→ Exercise material
╔══

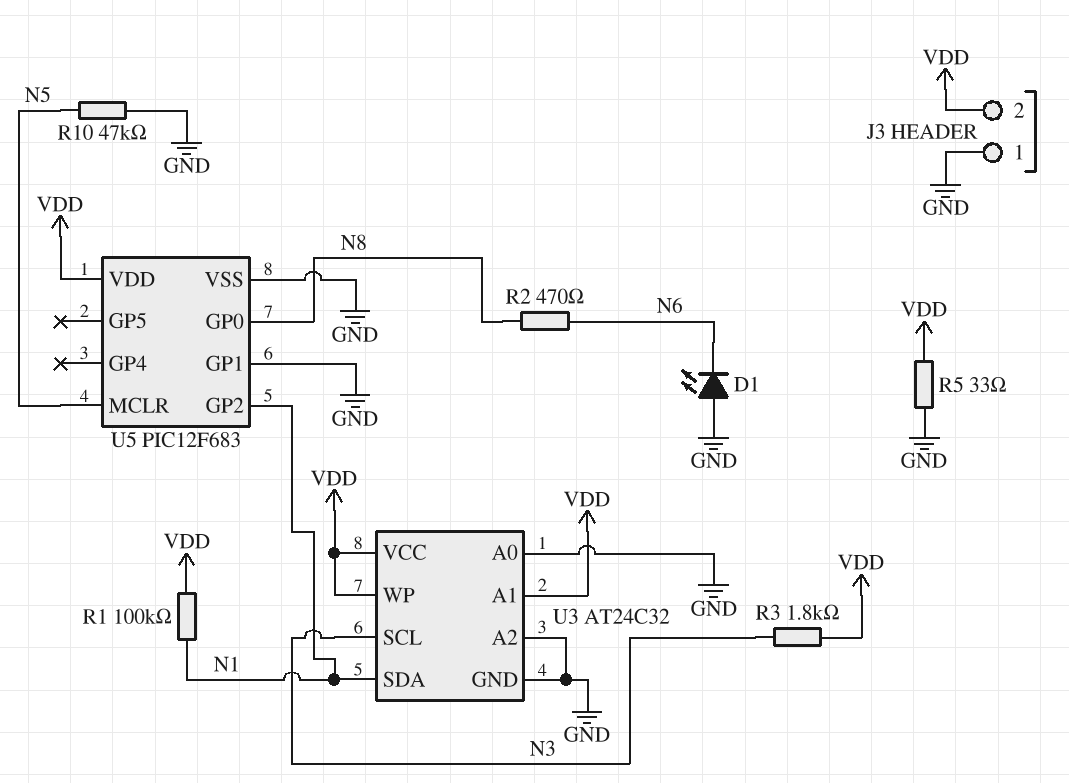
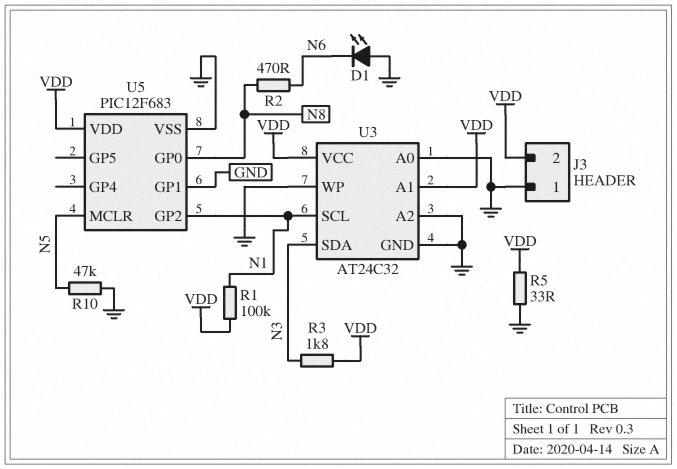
U3 pin SCL: N3 -> N1
U3 pin SDA: N1 -> N3
U3 pin WP: VDD -> GND

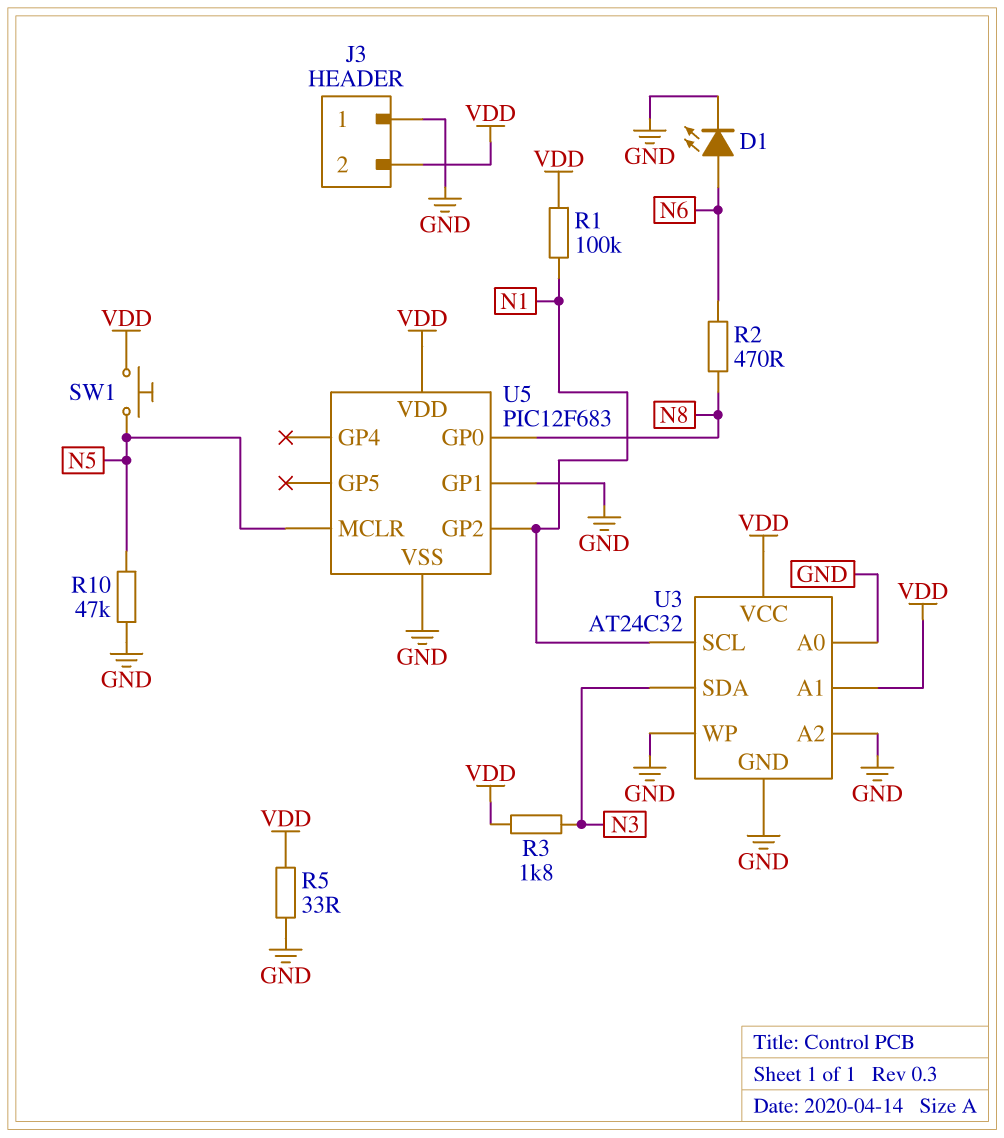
D1: LED (A GND, K N6) -> LED (A N6, K GND)
SW1: none -> button (N5, VDD)

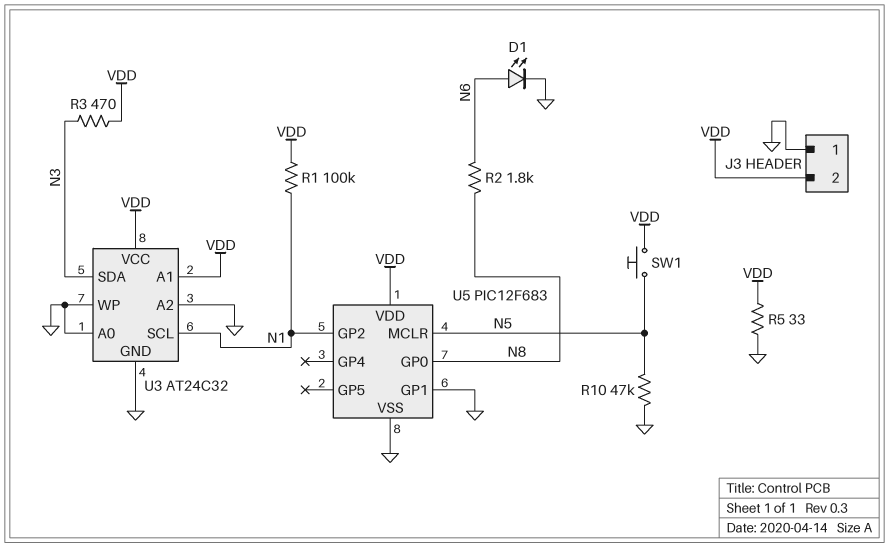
R2: 470 (N6, N8) -> 1.8k (N6, N8)
R3: 1.8k (N3, VDD) -> 470 (N3, VDD)

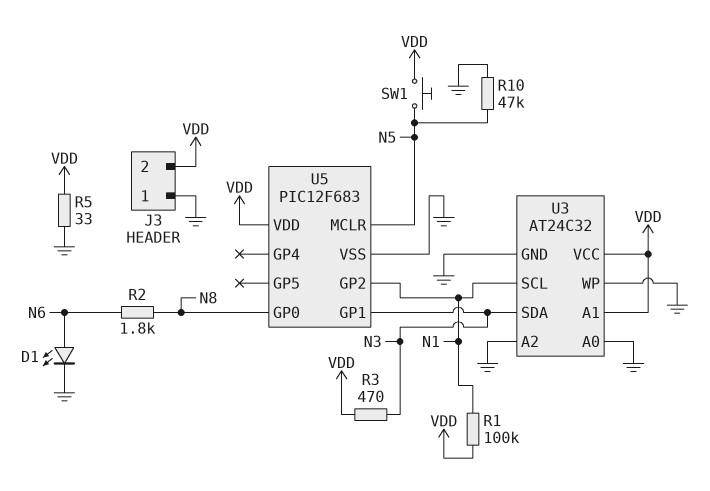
U5 pin GP1: GND -> N3

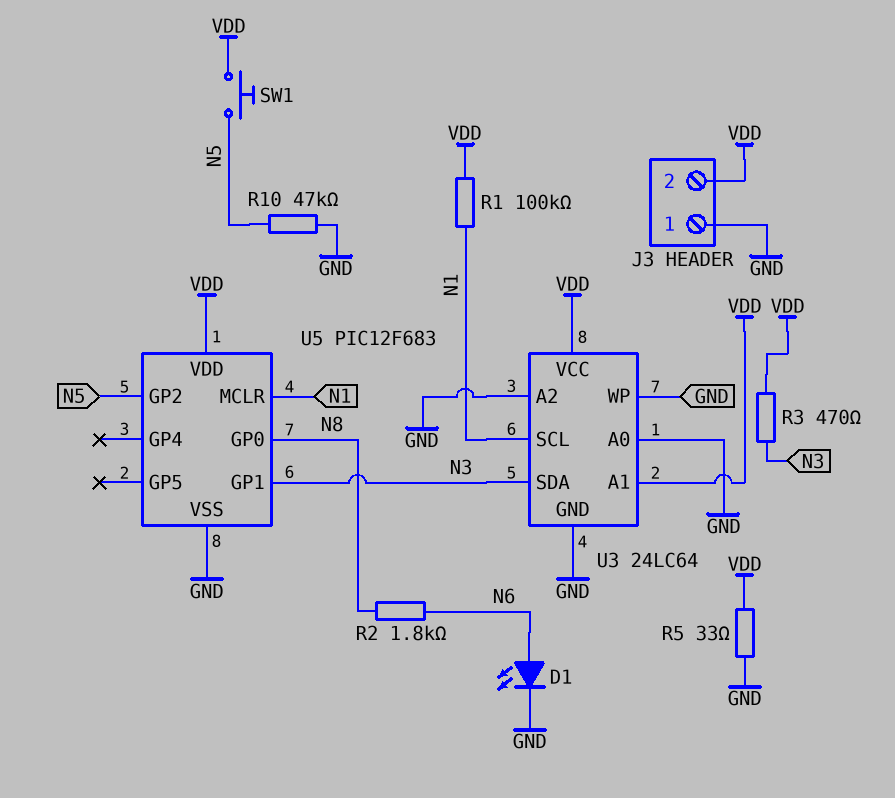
U3: AT24C32 -> 24LC64
U5 pin GP2: N1 -> N5
U5 pin MCLR: N5 -> N1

╚══

→ Exercise objective
Drop the pictures, then repeat the material word for word.

→ Result of the exercise
U3 pin SCL: N3 -> N1
U3 pin SDA: N1 -> N3
U3 pin WP: VDD -> GND

D1: LED (A GND, K N6) -> LED (A N6, K GND)
SW1: none -> button (N5, VDD)

R2: 470 (N6, N8) -> 1.8k (N6, N8)
R3: 1.8k (N3, VDD) -> 470 (N3, VDD)

U5 pin GP1: GND -> N3

U3: AT24C32 -> 24LC64
U5 pin GP2: N1 -> N5
U5 pin MCLR: N5 -> N1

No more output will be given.